### [Exercise directions]
From the listing below, pull out word for word the lines running from the line with "blue arrow: moved" to the line with "green triangle: moved 1 px right, 16 px down", both ends included.

### [Exercise input]
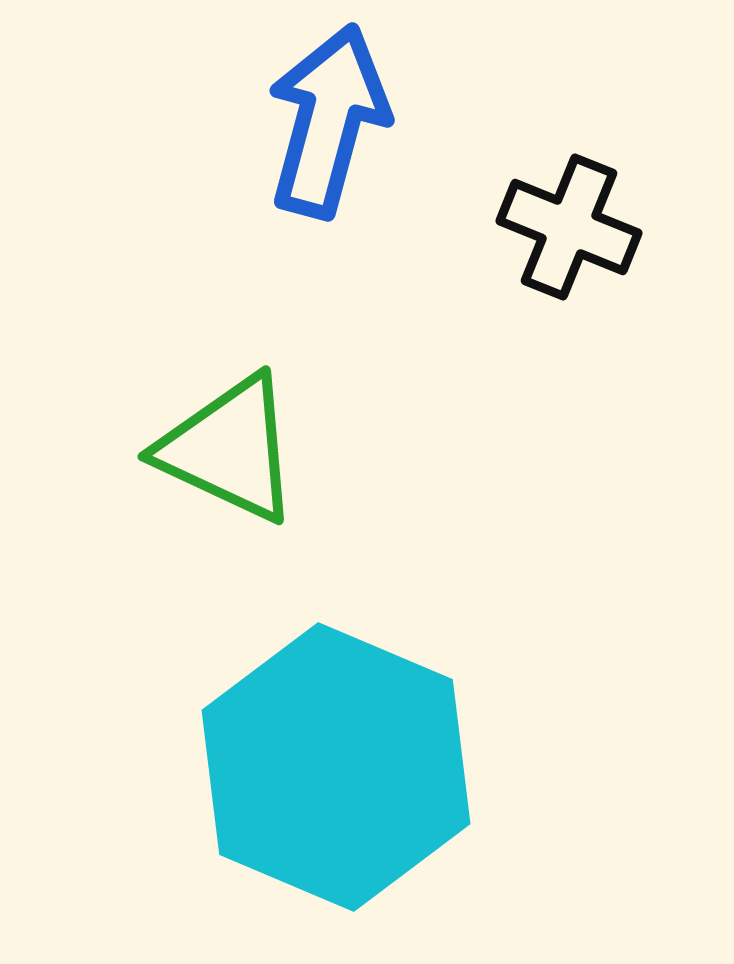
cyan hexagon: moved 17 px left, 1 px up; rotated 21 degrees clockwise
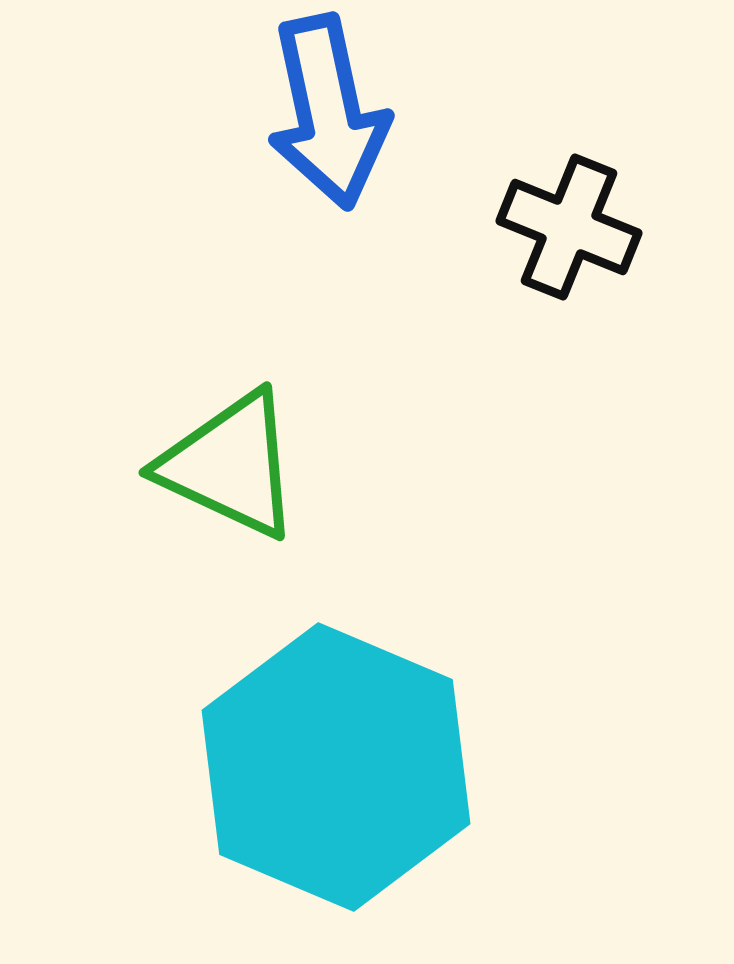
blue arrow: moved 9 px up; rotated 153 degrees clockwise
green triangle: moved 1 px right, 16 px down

* * *

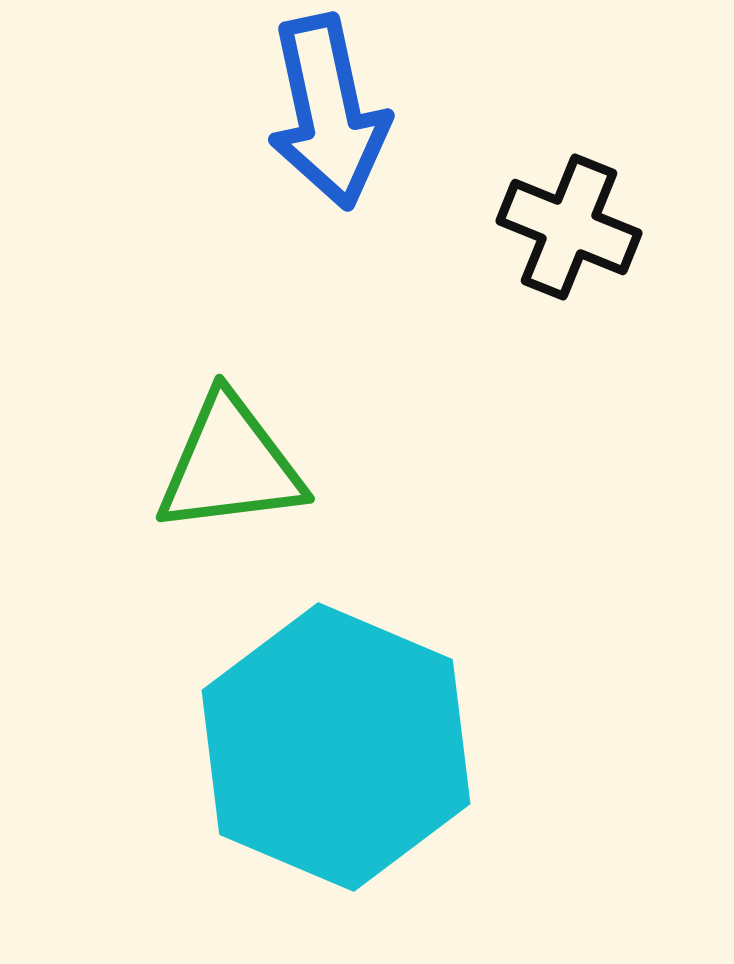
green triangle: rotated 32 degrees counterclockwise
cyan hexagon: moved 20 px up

--

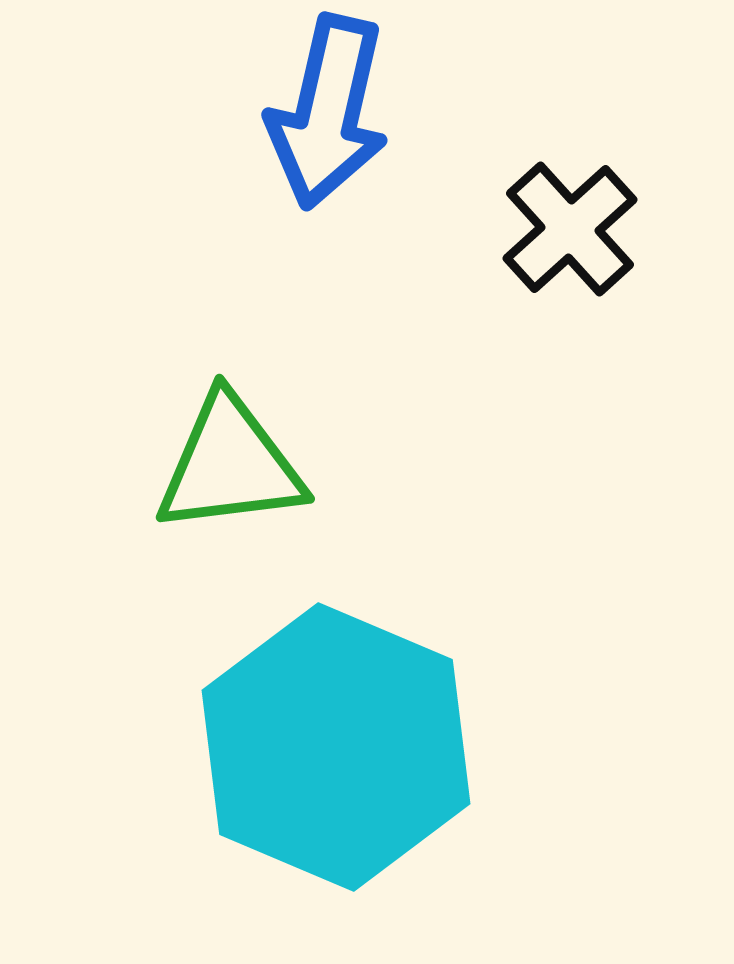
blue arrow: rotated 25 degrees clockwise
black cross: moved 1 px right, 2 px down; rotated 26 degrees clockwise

### [Answer to this task]
blue arrow: moved 9 px up; rotated 153 degrees clockwise
green triangle: moved 1 px right, 16 px down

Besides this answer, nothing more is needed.